* WORK TASK:
Word for word, please restate the line containing "brown plate A2" and all the lines that follow it to the end of the data.

* THE DATA:
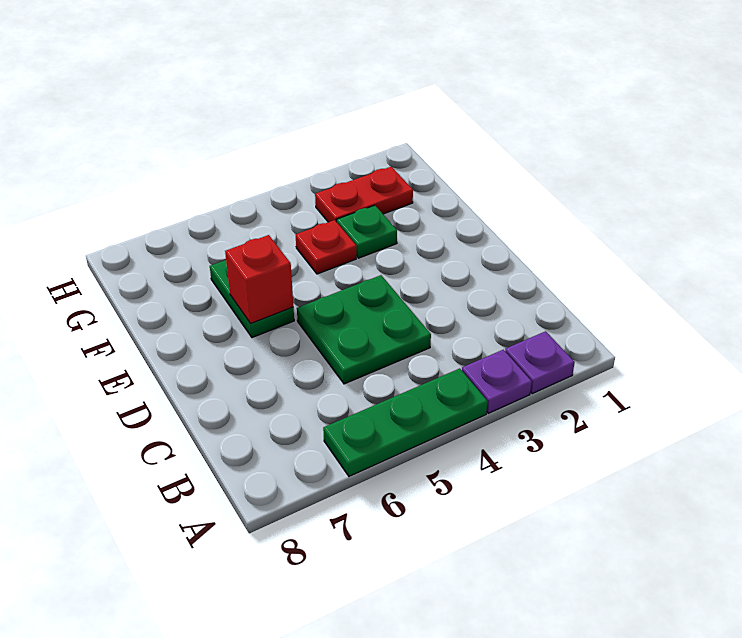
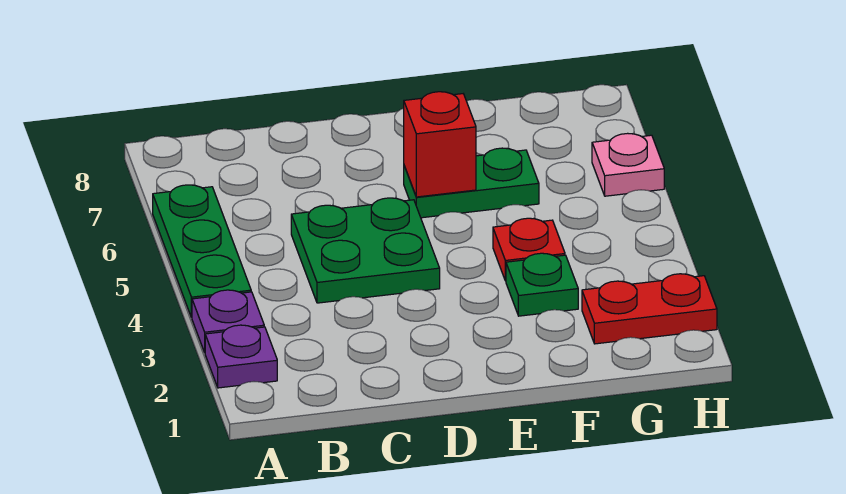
red plate G2:G3 level 1 -> red plate G2:H2 level 1
none -> pink plate H6 level 1

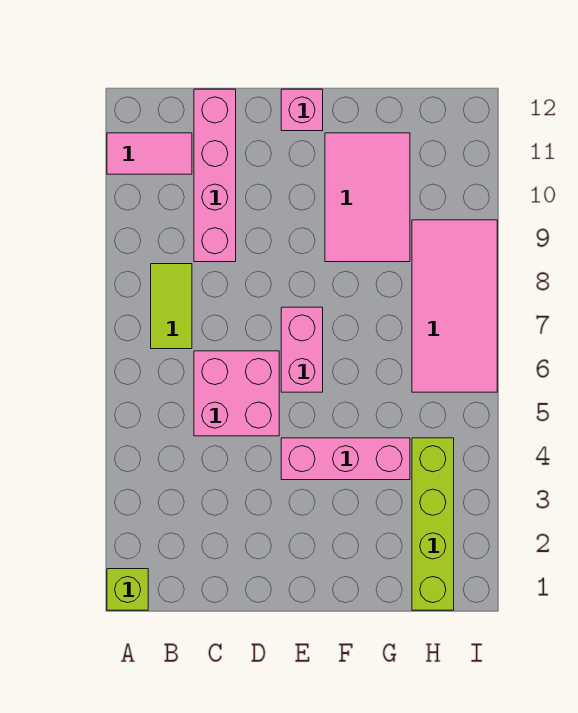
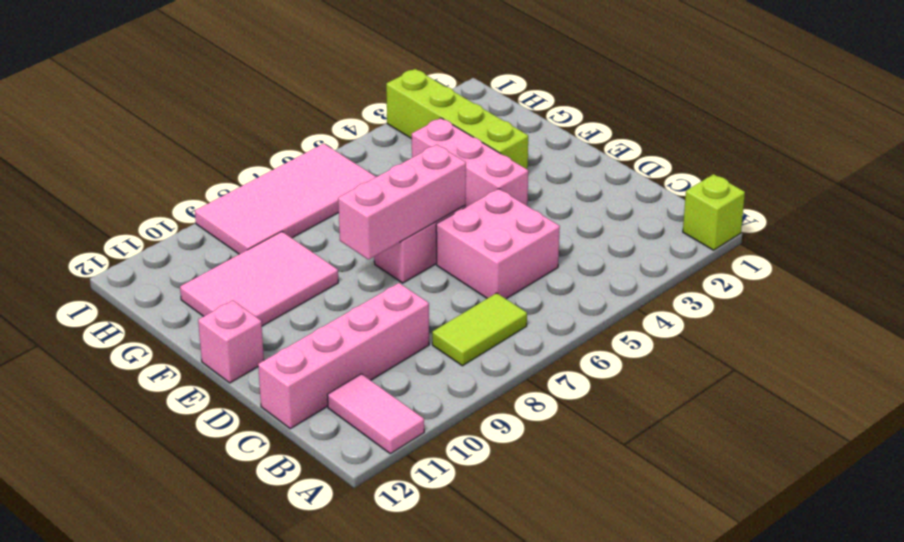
none -> pink brick E6:E8 level 2
lime brick H1:H4 level 1 -> lime brick F3:I3 level 1

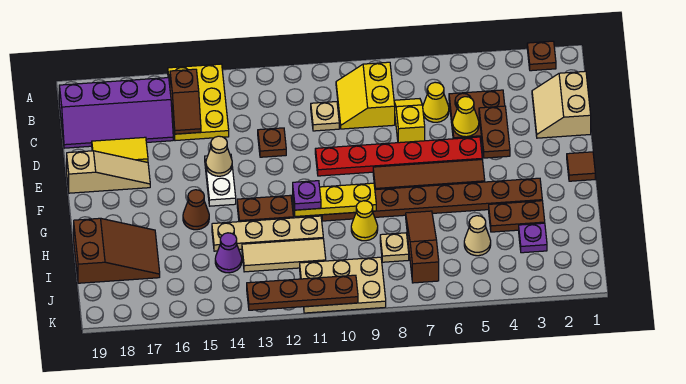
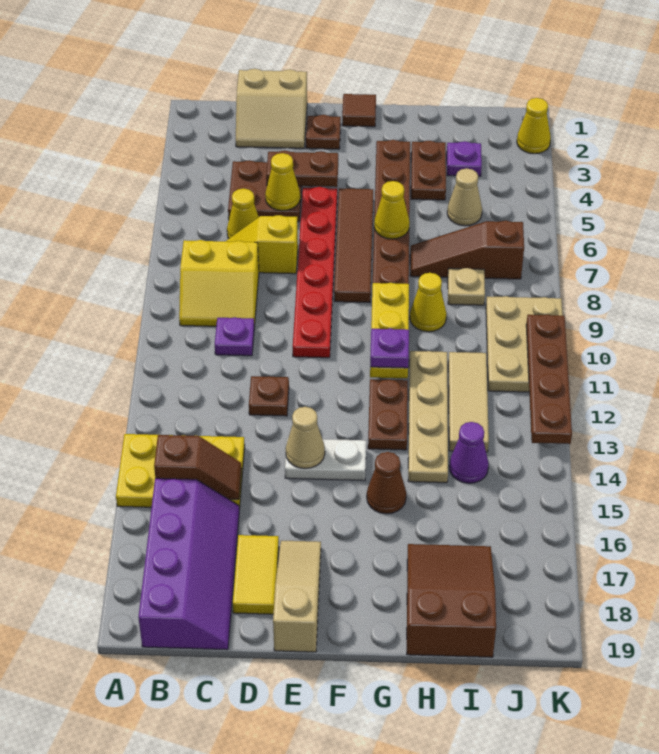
brown plate A2 level 1 -> brown plate E2 level 1
tan plate C10 level 1 -> purple plate C10 level 1
none -> yellow cone G6 level 2
none -> yellow cone K2 level 1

* ANSWER SPACE:
brown plate A2 level 1 -> brown plate E2 level 1
tan plate C10 level 1 -> purple plate C10 level 1
none -> yellow cone G6 level 2
none -> yellow cone K2 level 1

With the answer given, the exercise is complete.